> [EXERCISE DESCRIPTION]: Copy each line of the data below exactly, leaving out pictures.

Extracted data entries:
·····

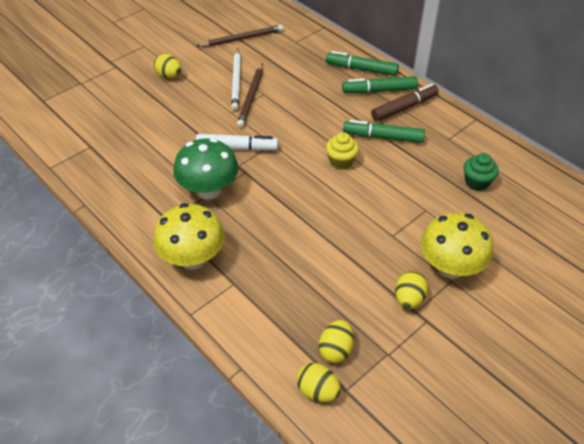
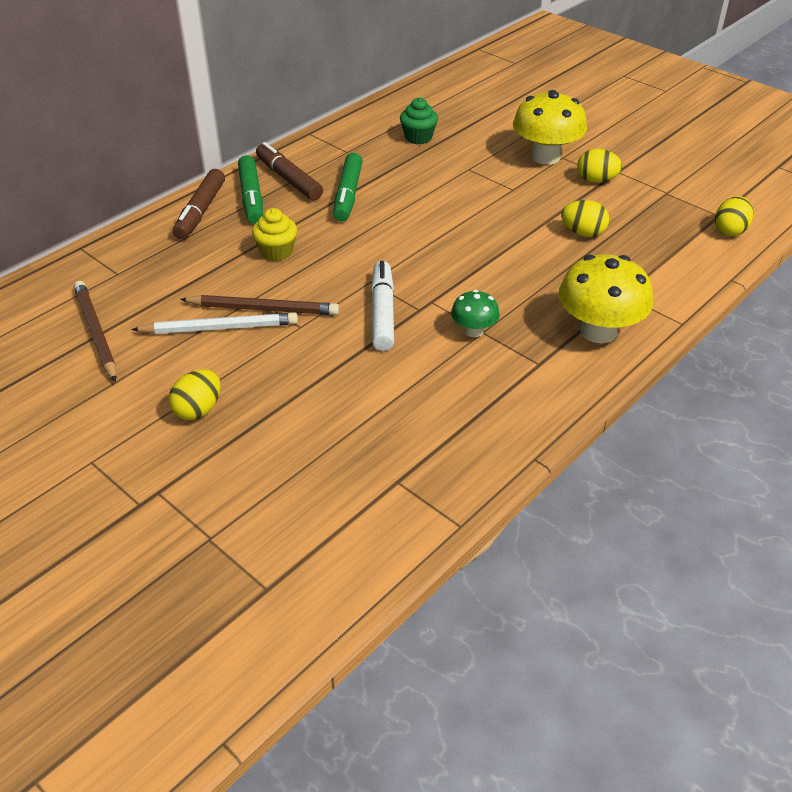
camera: 95 degrees left, 5 degrees down
(208, 190) = (474, 331): green mushroom -> green mushroom, size x0.53
(335, 350) = (678, 221): yellow egg -> yellow egg (583, 233)
(341, 161) = (398, 224): yellow cupcake -> yellow cupcake (276, 252)
(361, 69) = (200, 212): green marker -> brown marker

·····

> [ANSWER]:
camera: 95 degrees left, 5 degrees down
(208, 190) = (474, 331): green mushroom -> green mushroom, size x0.53
(335, 350) = (678, 221): yellow egg -> yellow egg (583, 233)
(341, 161) = (398, 224): yellow cupcake -> yellow cupcake (276, 252)
(361, 69) = (200, 212): green marker -> brown marker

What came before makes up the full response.